(Records for locating described items)
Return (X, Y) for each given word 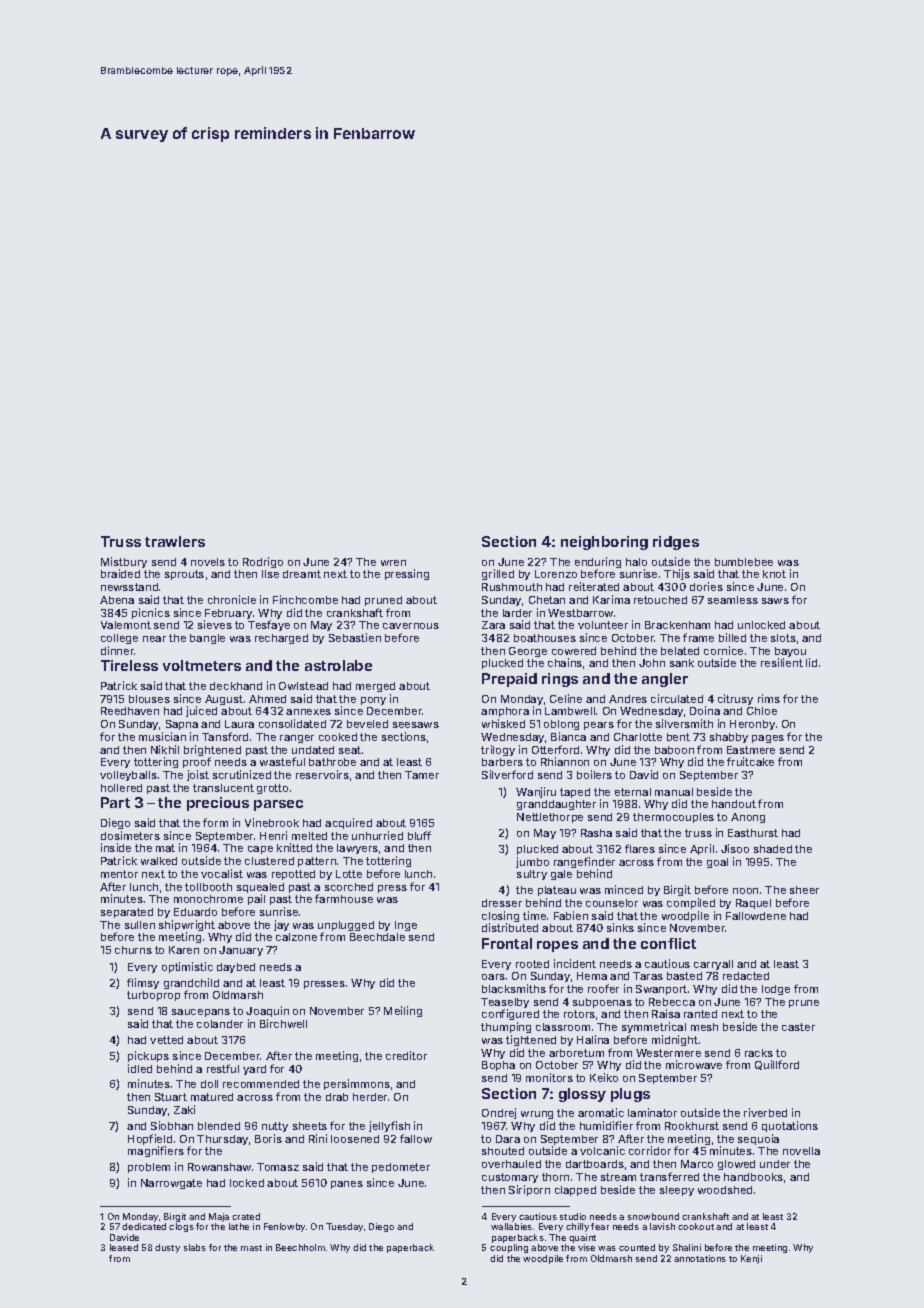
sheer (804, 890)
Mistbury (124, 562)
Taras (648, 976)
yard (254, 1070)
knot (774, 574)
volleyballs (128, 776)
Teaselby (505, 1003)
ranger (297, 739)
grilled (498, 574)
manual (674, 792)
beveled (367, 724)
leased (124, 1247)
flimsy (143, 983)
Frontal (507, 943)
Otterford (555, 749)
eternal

What the task asks: Render the records above as a JSON list of strings, one per line, for the stretch from the line containing "manual (674, 792)" through the end of the records. Leave out any blank lines.

Exercise result:
[
  "manual (674, 792)",
  "beveled (367, 724)",
  "leased (124, 1247)",
  "flimsy (143, 983)",
  "Frontal (507, 943)",
  "Otterford (555, 749)",
  "eternal"
]